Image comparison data
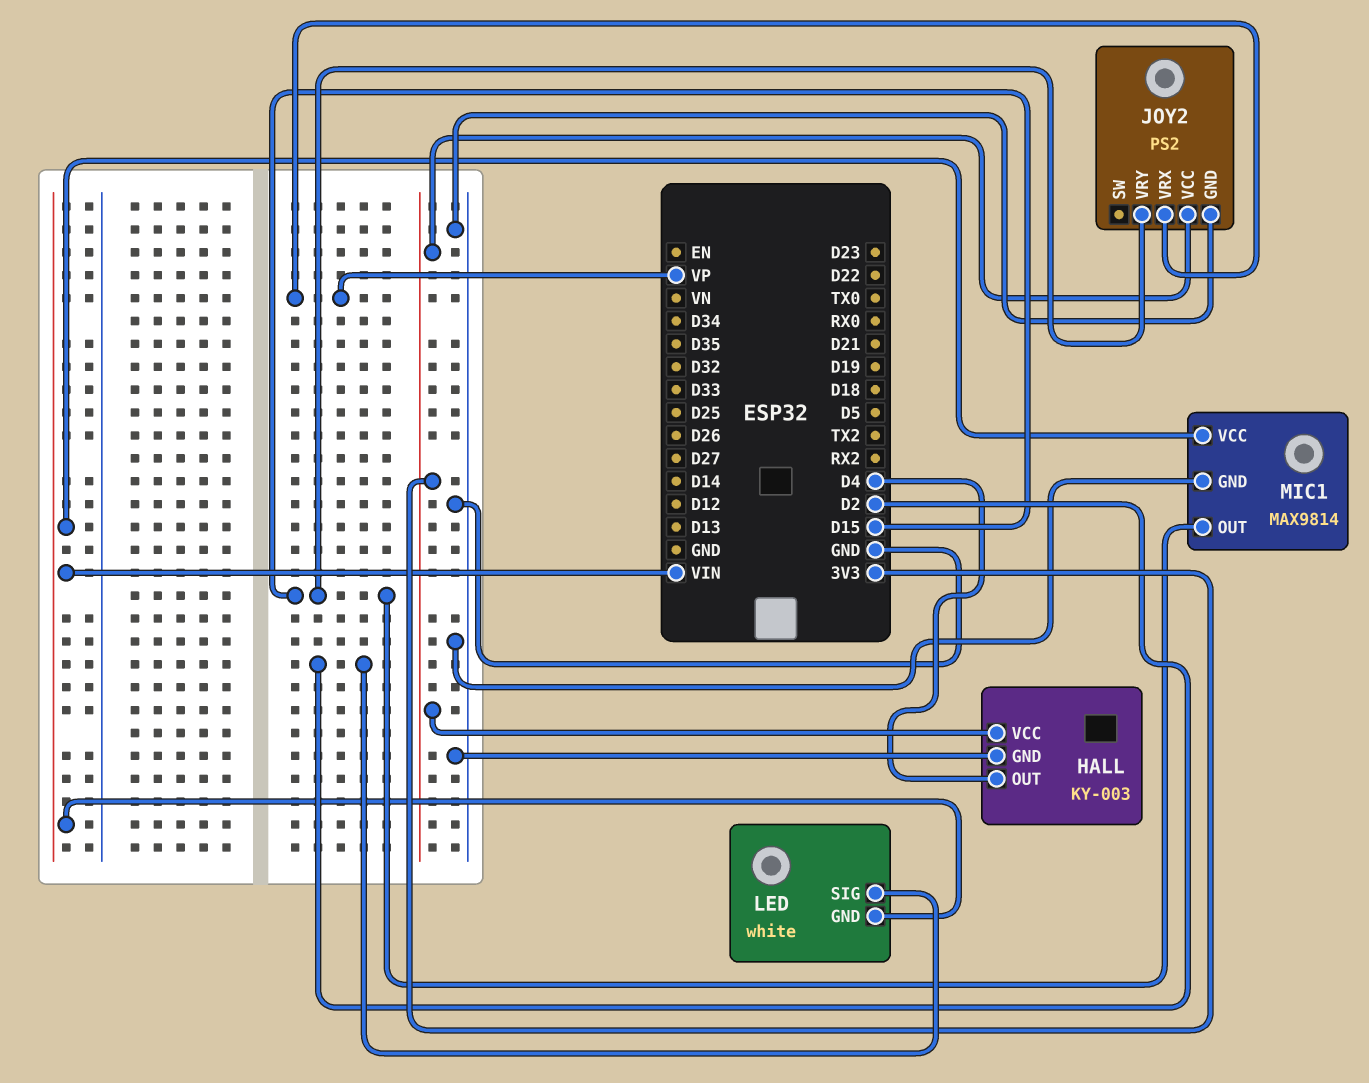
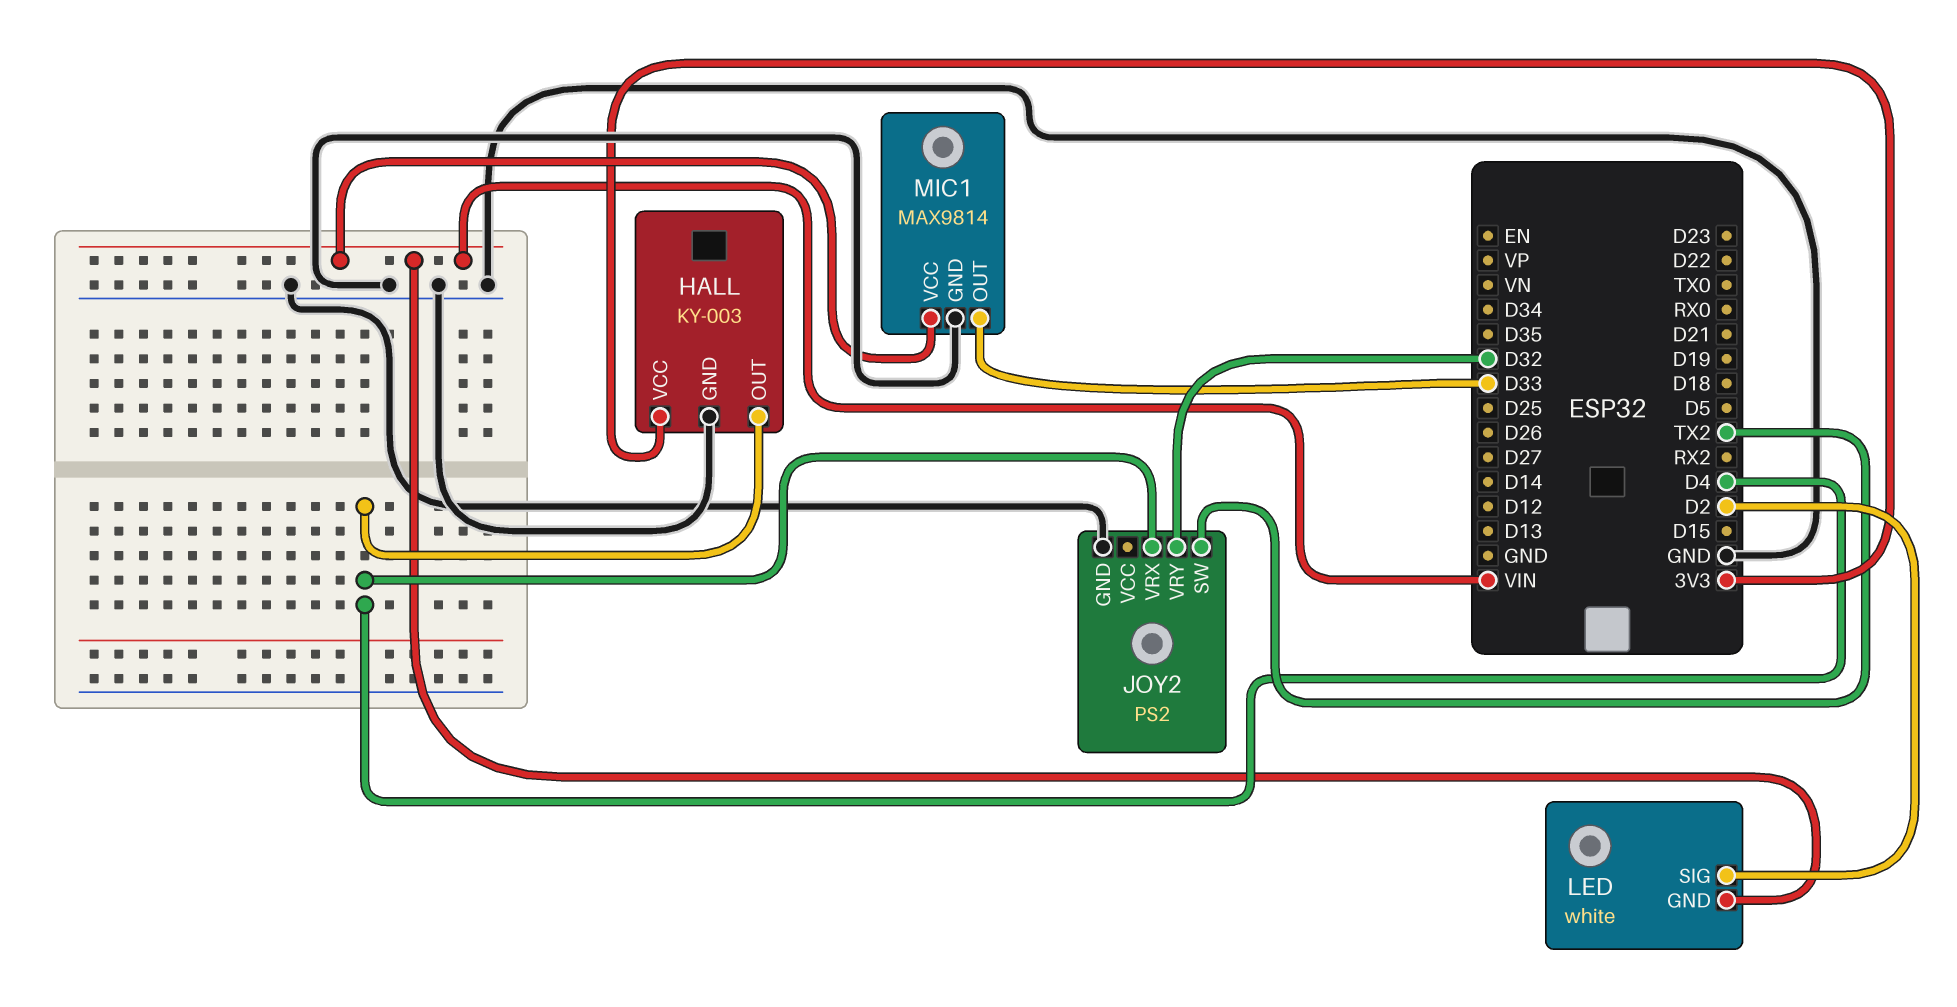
JOY2 pin SW: none -> TX2
JOY2 pin VCC: 3V3 -> none
JOY2 pin VRX: VP -> D4
JOY2 pin VRY: D15 -> D32
MIC1 pin OUT: D15 -> D33

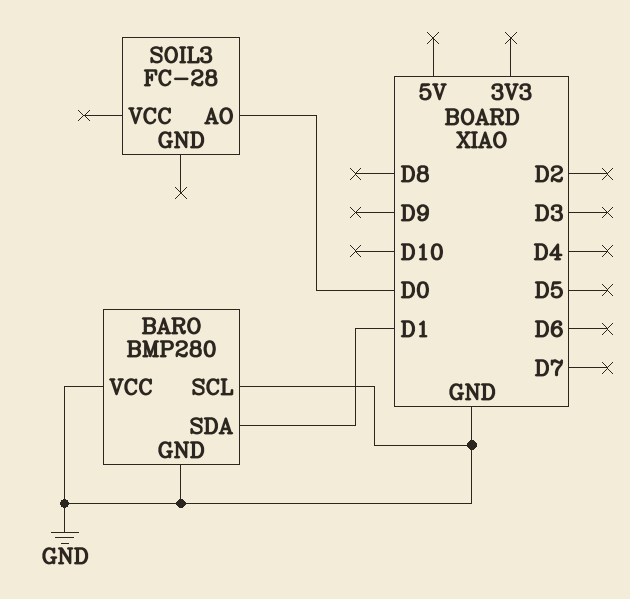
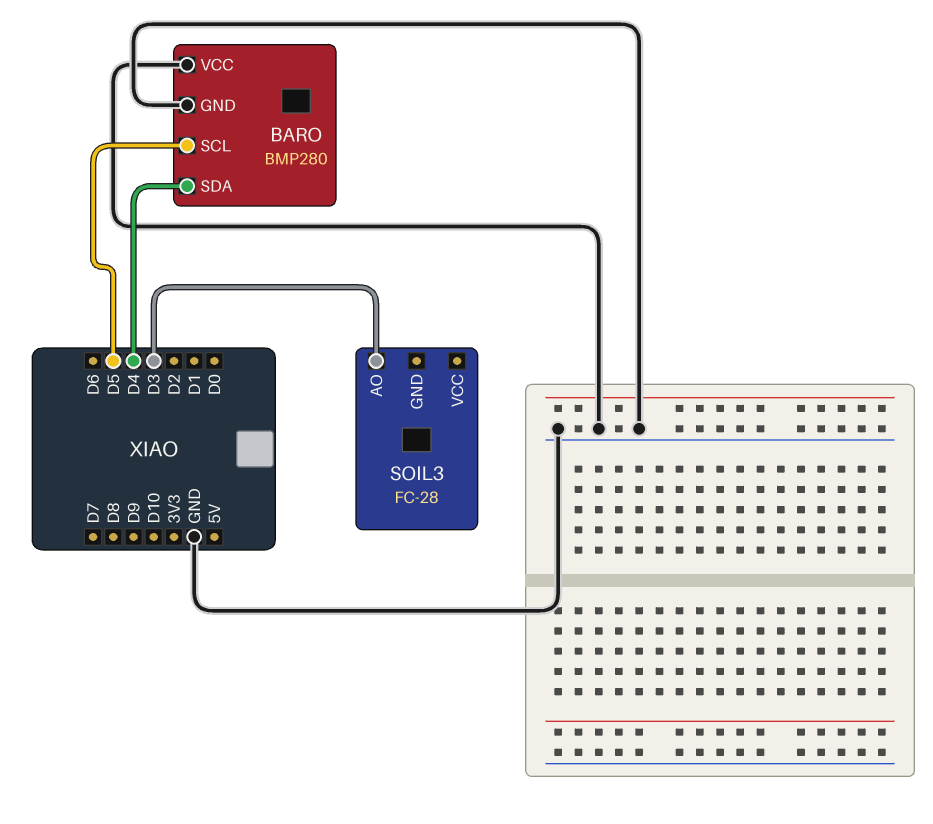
BARO pin SCL: GND -> D5
BARO pin SDA: D1 -> D4
SOIL3 pin AO: D0 -> D3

What to produce: Exact wording is required throughout: write out all the records, but no pictures.

Output of the exercise:
JOY2 pin SW: none -> TX2
JOY2 pin VCC: 3V3 -> none
JOY2 pin VRX: VP -> D4
JOY2 pin VRY: D15 -> D32
MIC1 pin OUT: D15 -> D33

BARO pin SCL: GND -> D5
BARO pin SDA: D1 -> D4
SOIL3 pin AO: D0 -> D3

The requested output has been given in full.